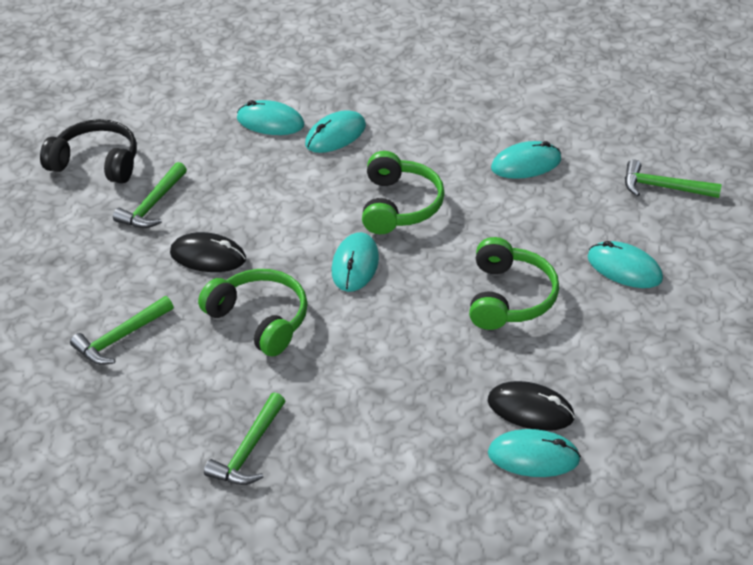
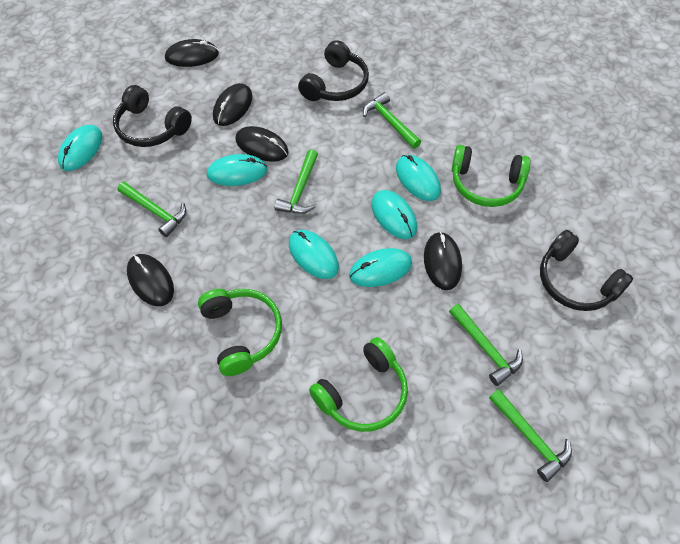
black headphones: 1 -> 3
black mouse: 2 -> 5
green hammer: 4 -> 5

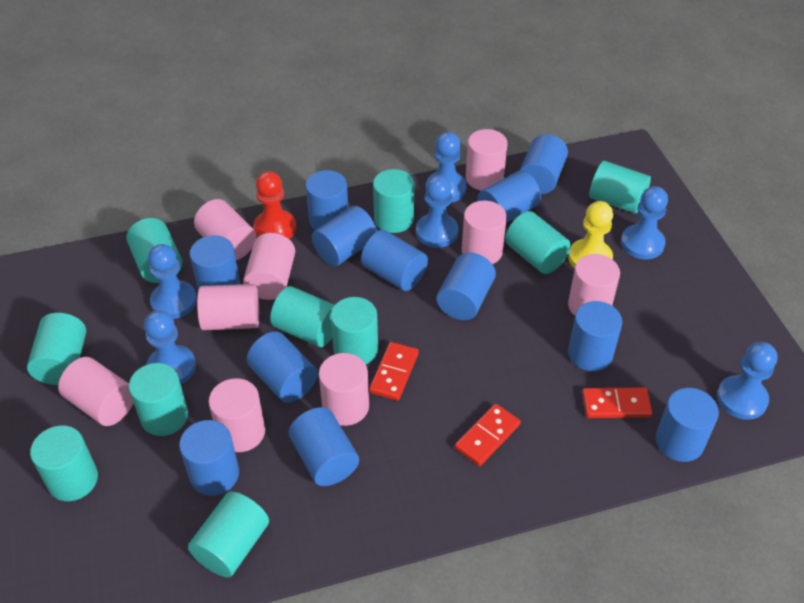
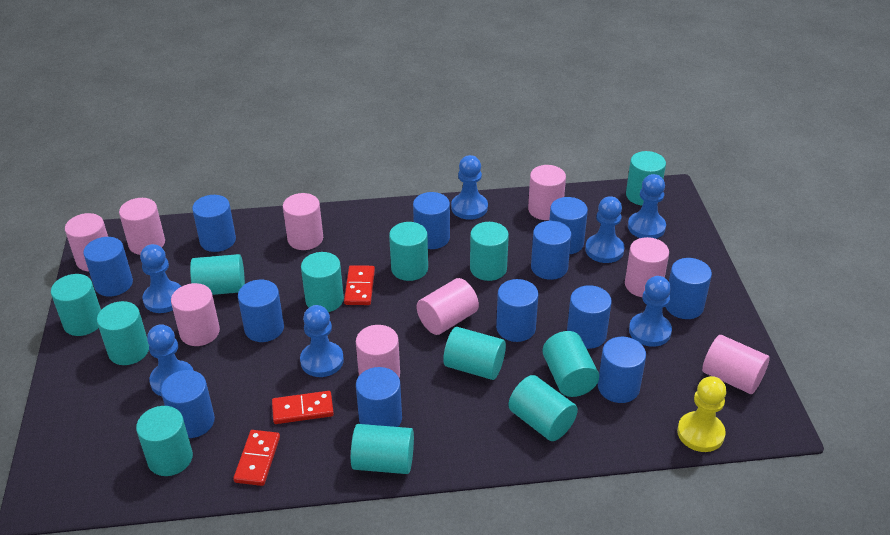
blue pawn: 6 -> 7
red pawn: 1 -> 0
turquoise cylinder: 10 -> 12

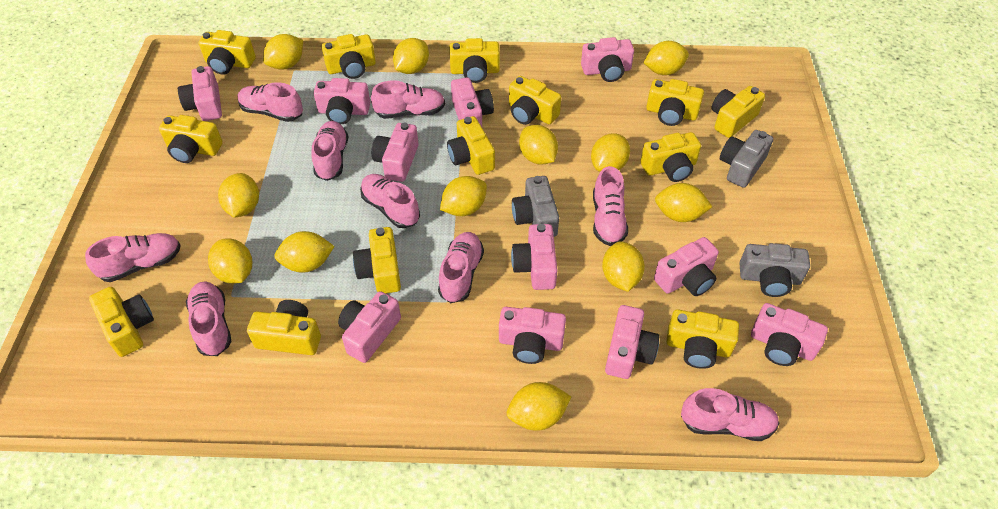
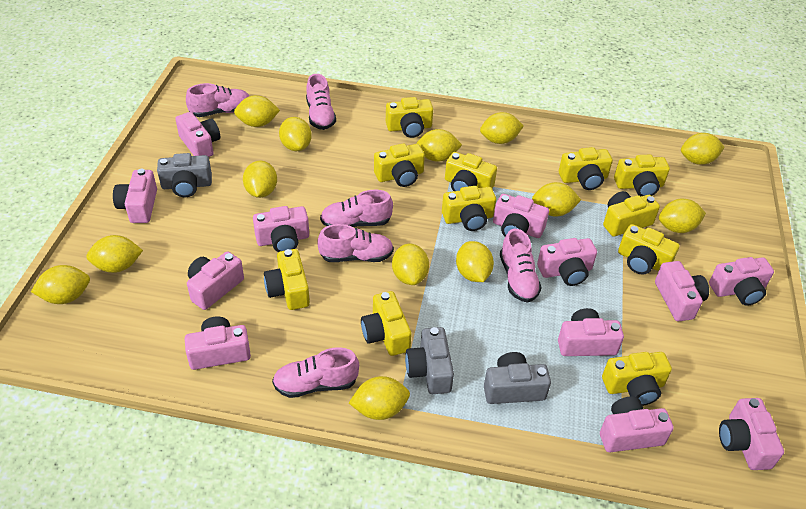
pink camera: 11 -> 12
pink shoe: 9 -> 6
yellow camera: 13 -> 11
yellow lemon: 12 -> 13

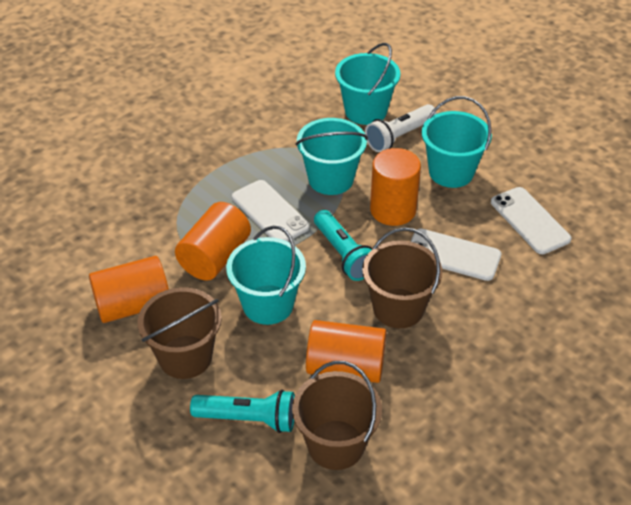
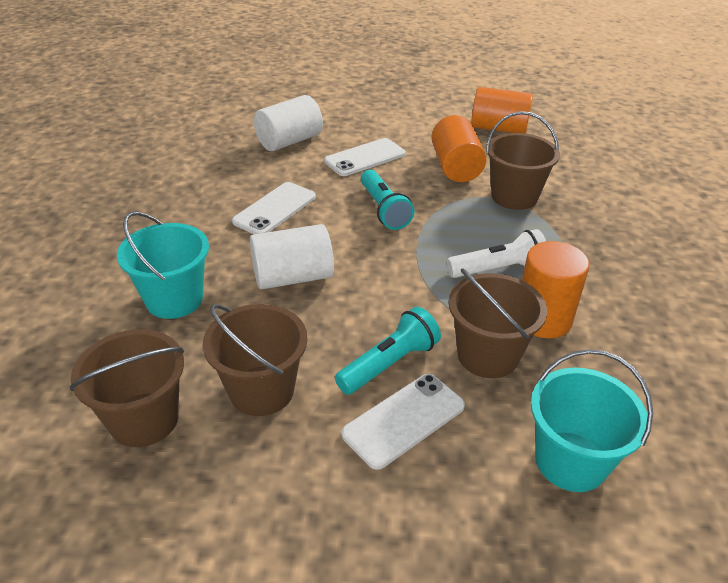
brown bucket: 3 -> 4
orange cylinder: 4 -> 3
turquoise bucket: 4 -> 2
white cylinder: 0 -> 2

_What you should do_
Every record should be duplicated exactly, though any picture in it must be left out.

_Task response_
black headphones: 1 -> 3
black mouse: 2 -> 5
green hammer: 4 -> 5

blue pawn: 6 -> 7
red pawn: 1 -> 0
turquoise cylinder: 10 -> 12

pink camera: 11 -> 12
pink shoe: 9 -> 6
yellow camera: 13 -> 11
yellow lemon: 12 -> 13

brown bucket: 3 -> 4
orange cylinder: 4 -> 3
turquoise bucket: 4 -> 2
white cylinder: 0 -> 2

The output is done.